-- What to do --
If a line in the material below has the string "none", copy it out.

-- Records provided --
--- START ---
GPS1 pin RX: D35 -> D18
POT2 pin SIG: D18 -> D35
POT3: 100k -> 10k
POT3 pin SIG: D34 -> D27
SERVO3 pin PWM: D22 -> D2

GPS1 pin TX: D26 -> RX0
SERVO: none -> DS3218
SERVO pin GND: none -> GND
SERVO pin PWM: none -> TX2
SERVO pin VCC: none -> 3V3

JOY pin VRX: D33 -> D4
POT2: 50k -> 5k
--- END ---
--- START ---
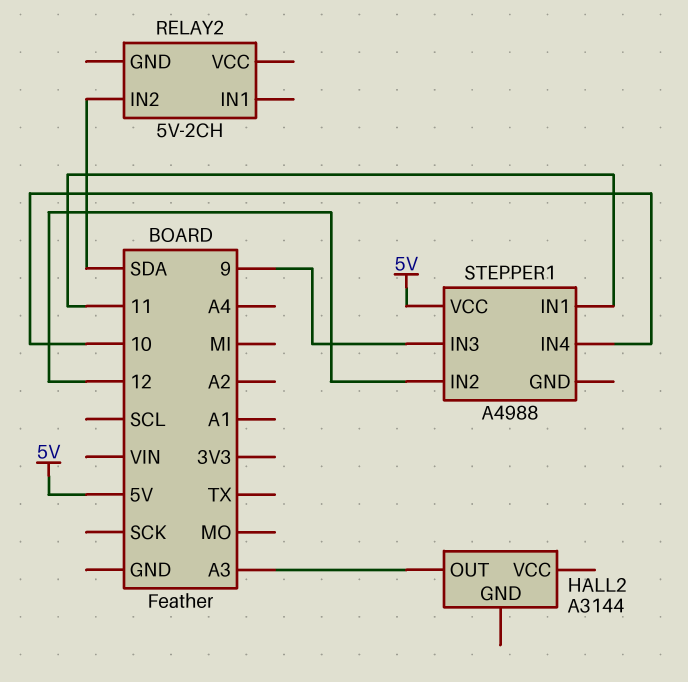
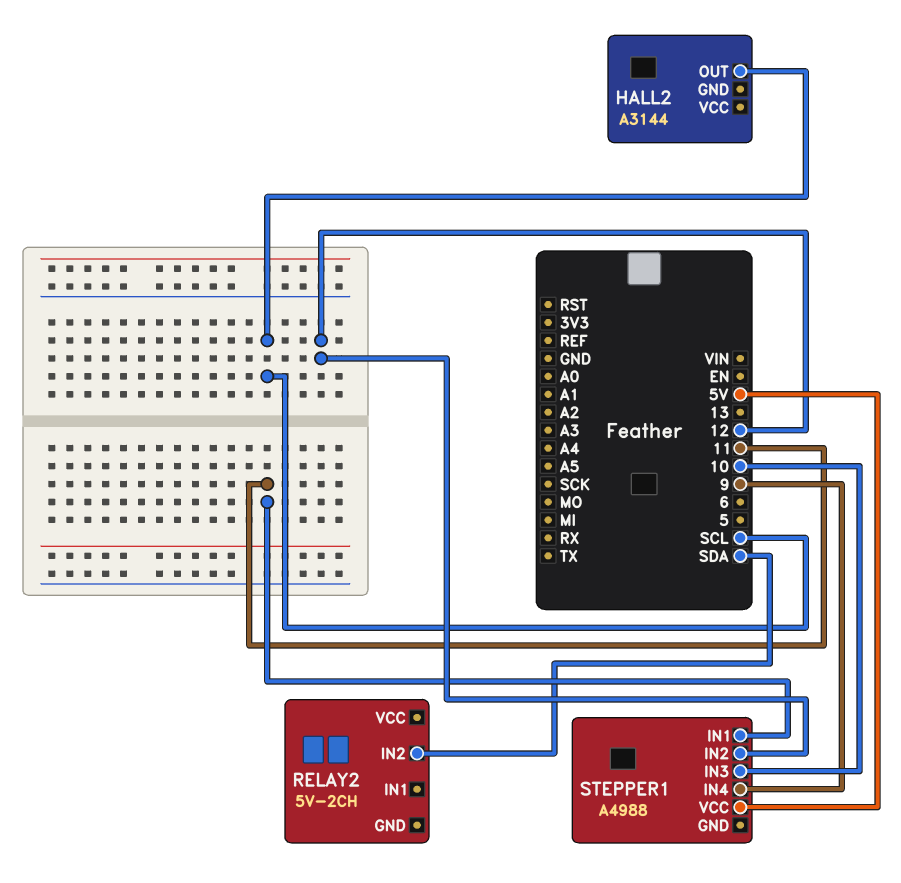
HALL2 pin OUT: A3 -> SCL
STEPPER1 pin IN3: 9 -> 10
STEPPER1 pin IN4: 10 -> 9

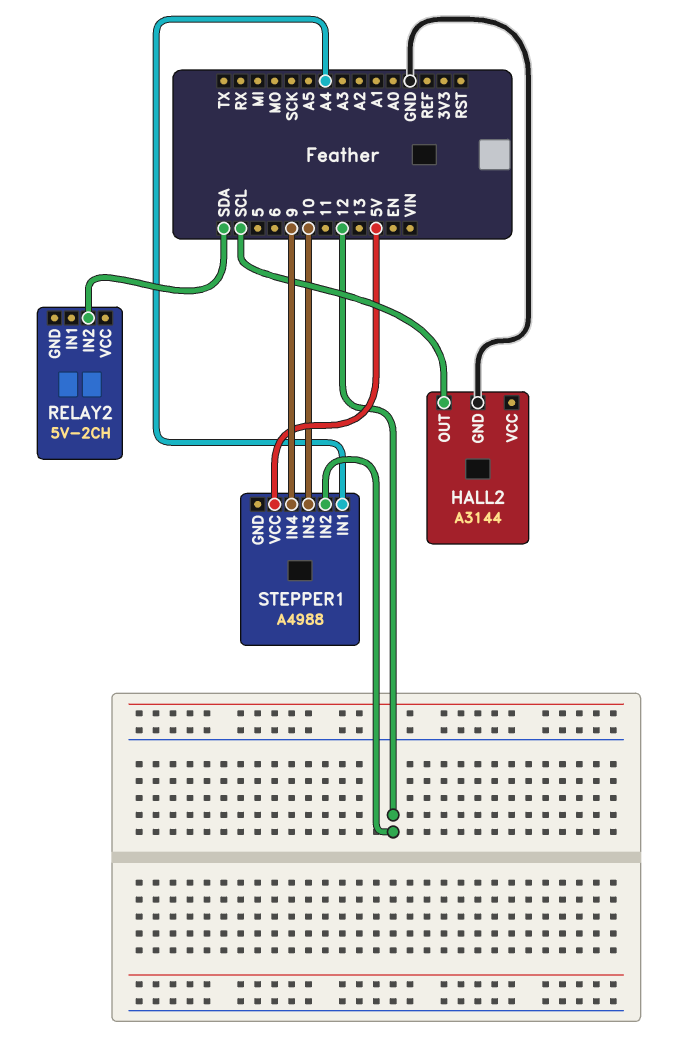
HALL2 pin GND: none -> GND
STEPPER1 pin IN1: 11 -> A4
--- END ---
--- START ---
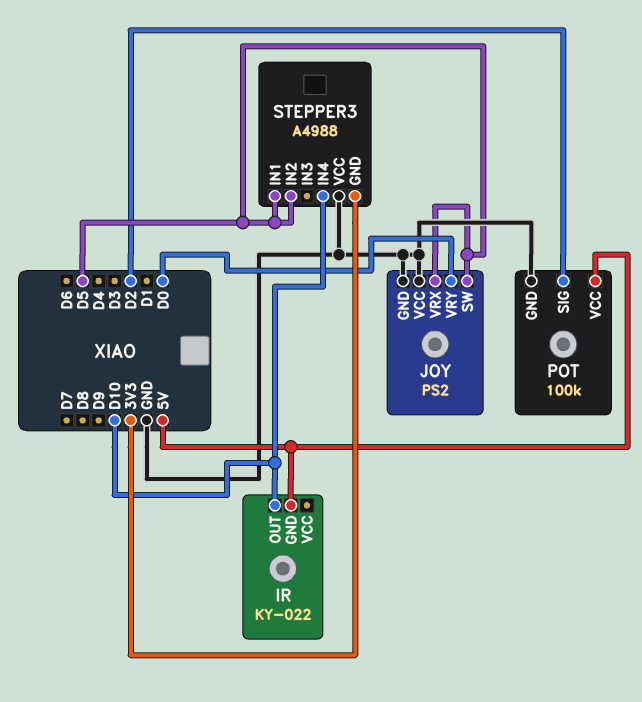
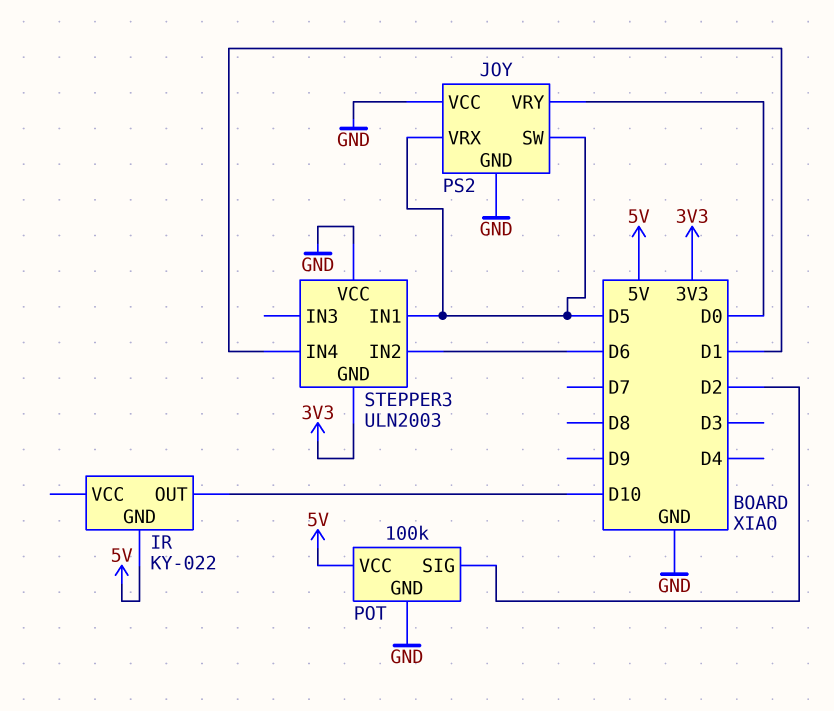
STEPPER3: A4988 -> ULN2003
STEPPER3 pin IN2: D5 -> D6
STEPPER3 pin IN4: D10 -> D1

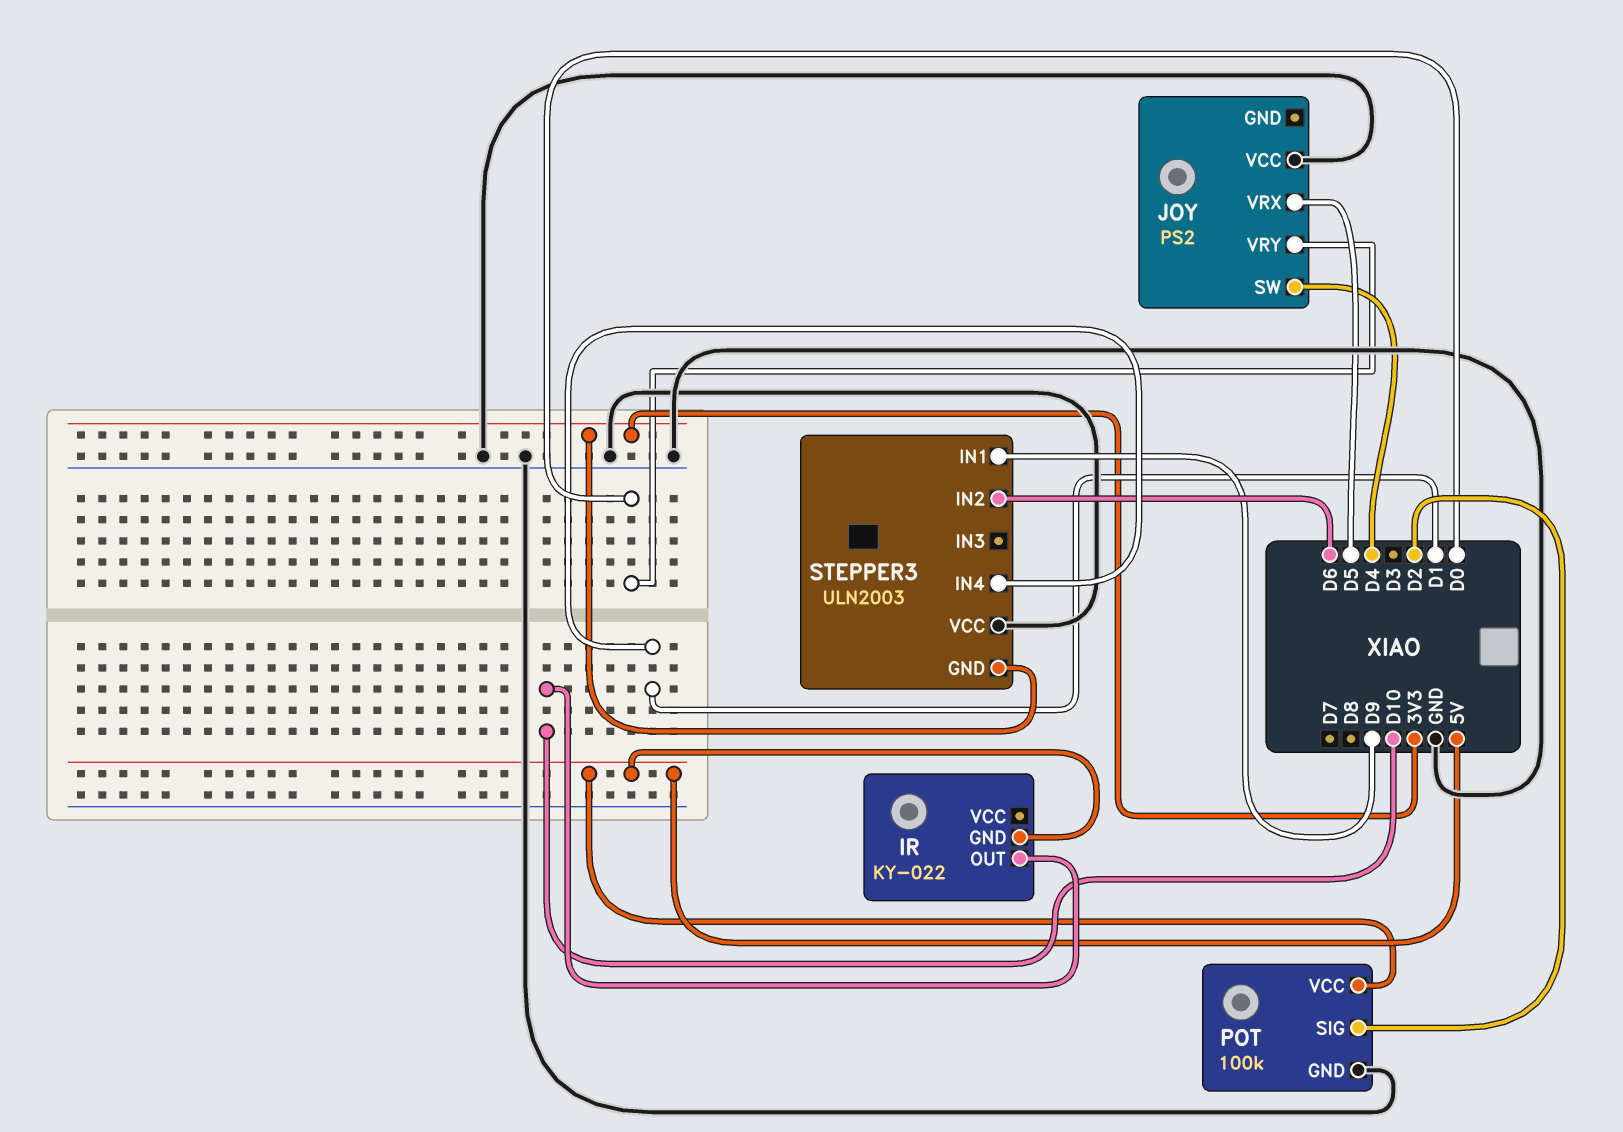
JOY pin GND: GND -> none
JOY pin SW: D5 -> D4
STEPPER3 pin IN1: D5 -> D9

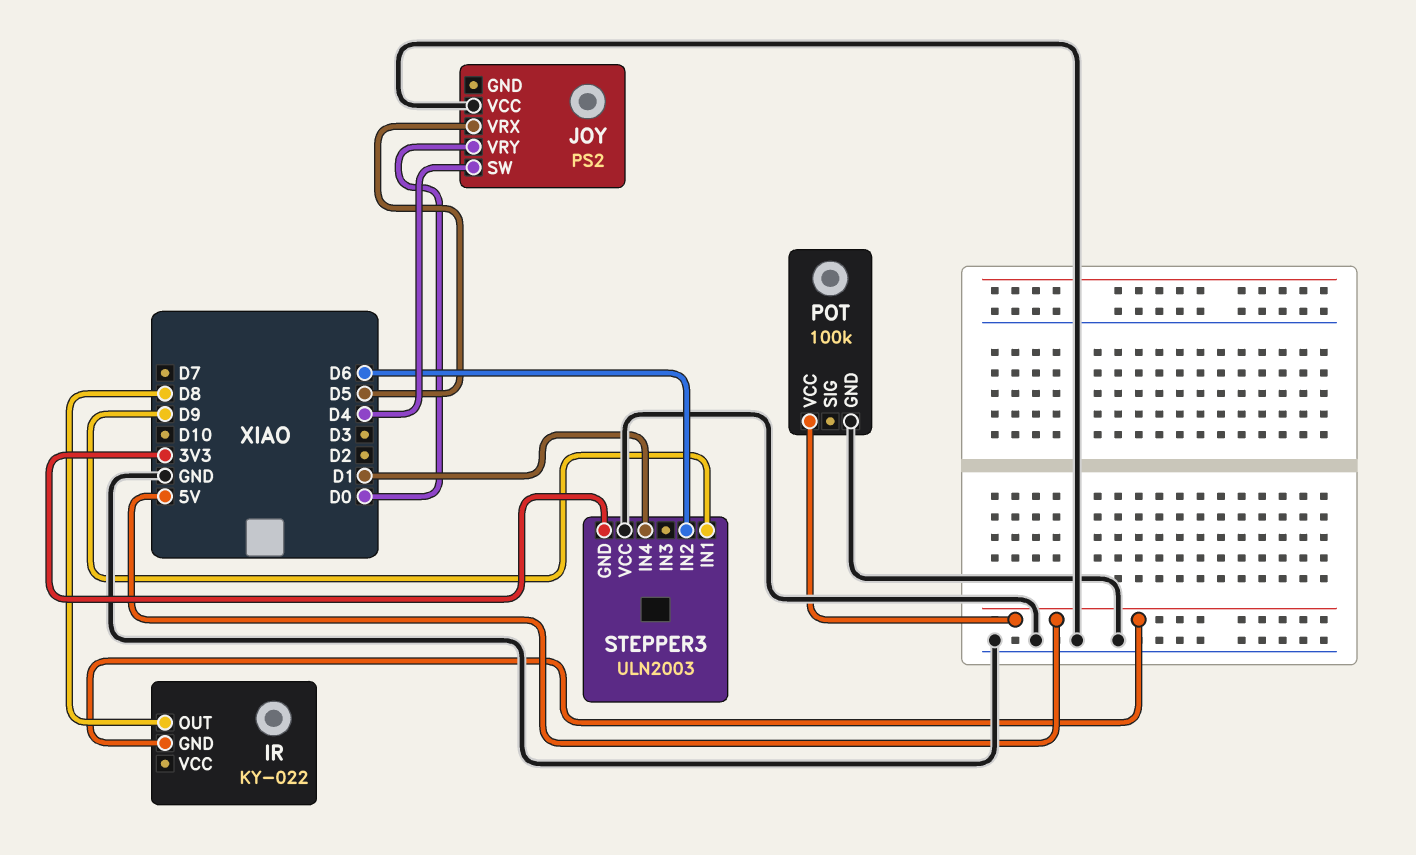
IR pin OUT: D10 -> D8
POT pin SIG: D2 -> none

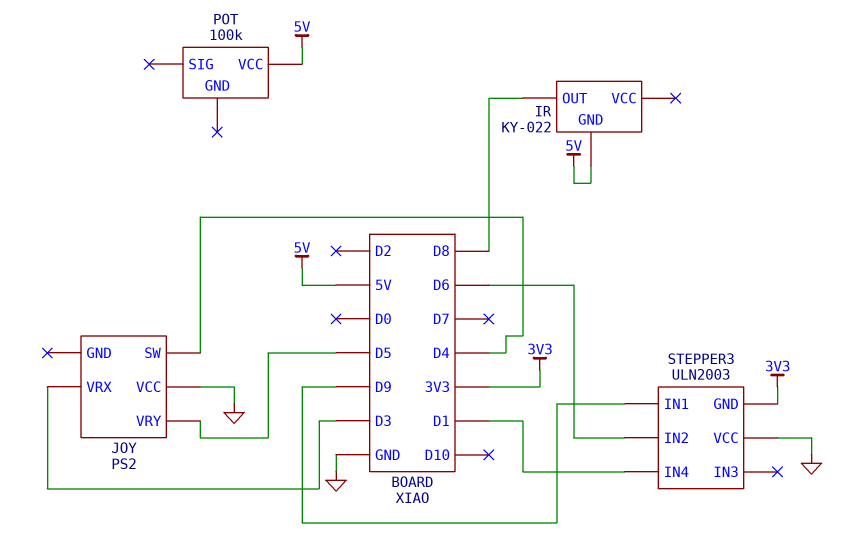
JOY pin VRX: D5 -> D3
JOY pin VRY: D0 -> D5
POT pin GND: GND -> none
--- END ---
-- Response area --
SERVO: none -> DS3218
SERVO pin GND: none -> GND
SERVO pin PWM: none -> TX2
SERVO pin VCC: none -> 3V3
HALL2 pin GND: none -> GND
JOY pin GND: GND -> none
POT pin SIG: D2 -> none
POT pin GND: GND -> none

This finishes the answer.